Task description: Return the data exactly, apart from leaving out the pictures.
BEGIN Given entries
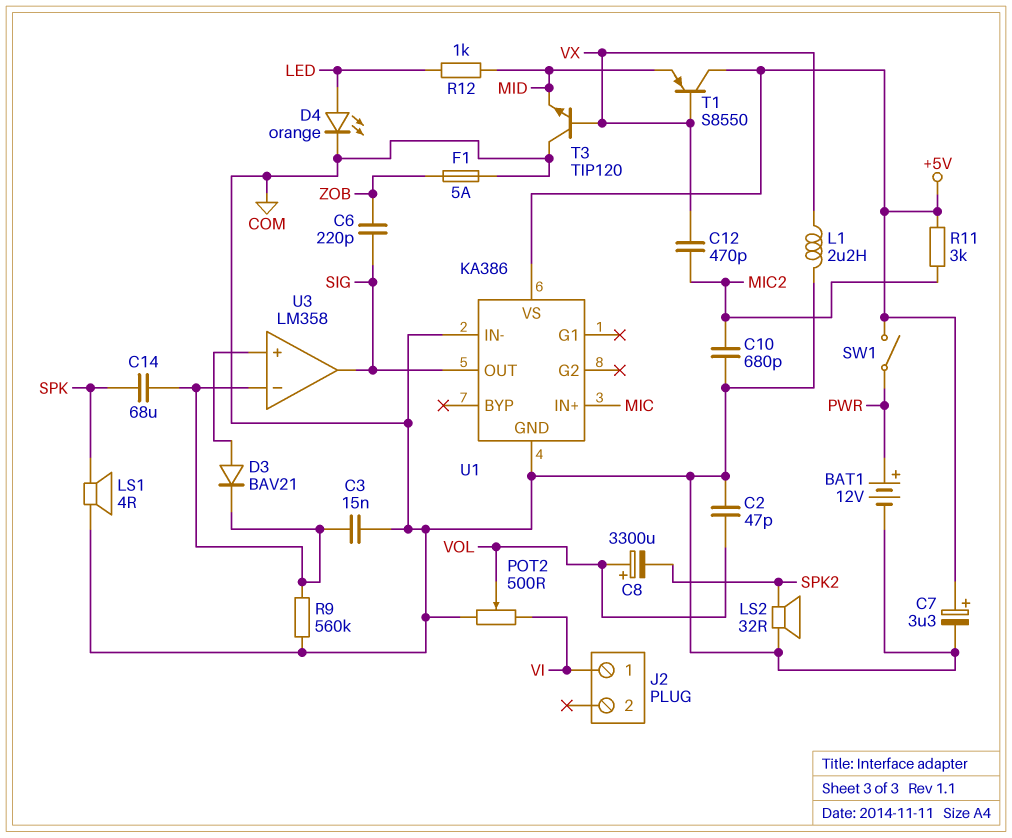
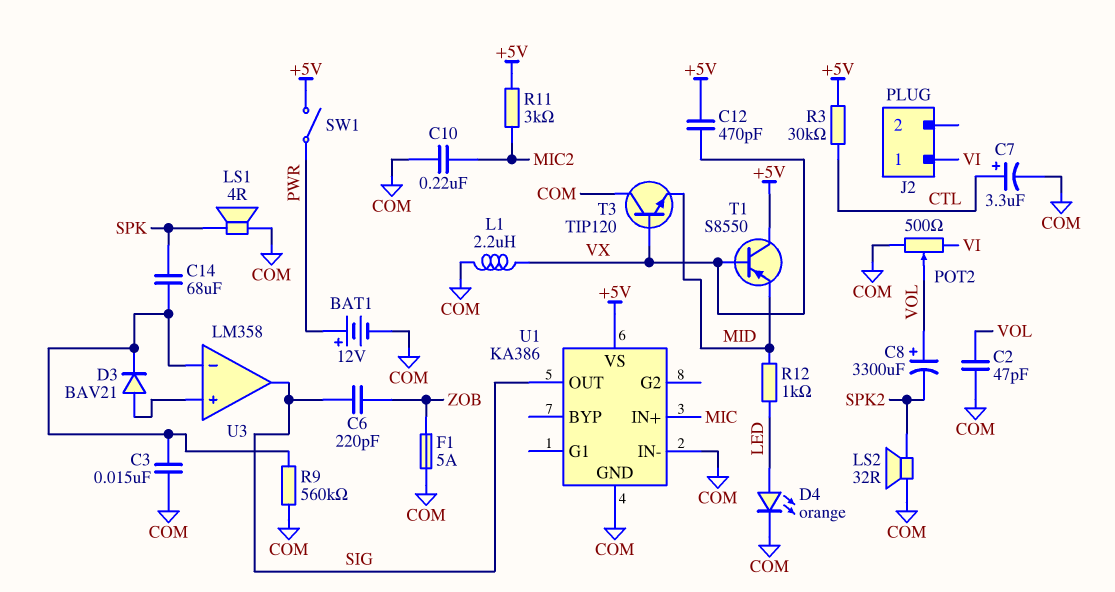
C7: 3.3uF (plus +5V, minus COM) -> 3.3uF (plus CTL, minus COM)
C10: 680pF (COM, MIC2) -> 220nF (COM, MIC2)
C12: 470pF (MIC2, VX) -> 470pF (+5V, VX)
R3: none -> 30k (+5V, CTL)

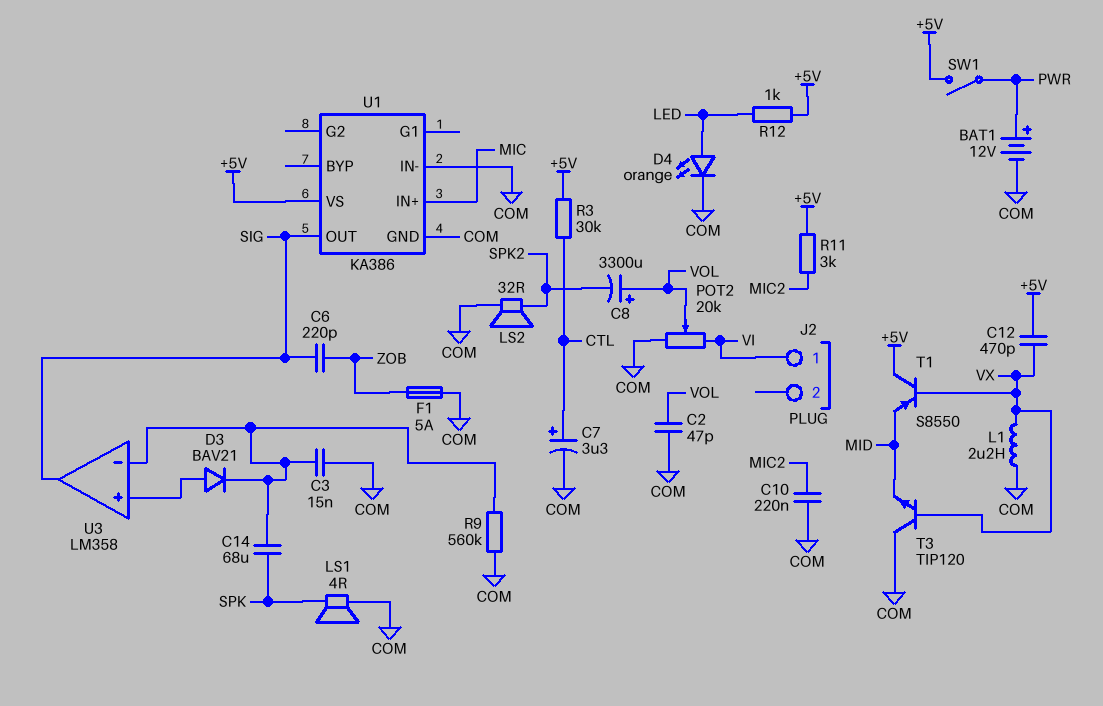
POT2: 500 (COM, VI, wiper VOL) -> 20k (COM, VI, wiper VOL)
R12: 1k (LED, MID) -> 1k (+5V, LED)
END Given entries
Result:
C7: 3.3uF (plus +5V, minus COM) -> 3.3uF (plus CTL, minus COM)
C10: 680pF (COM, MIC2) -> 220nF (COM, MIC2)
C12: 470pF (MIC2, VX) -> 470pF (+5V, VX)
R3: none -> 30k (+5V, CTL)

POT2: 500 (COM, VI, wiper VOL) -> 20k (COM, VI, wiper VOL)
R12: 1k (LED, MID) -> 1k (+5V, LED)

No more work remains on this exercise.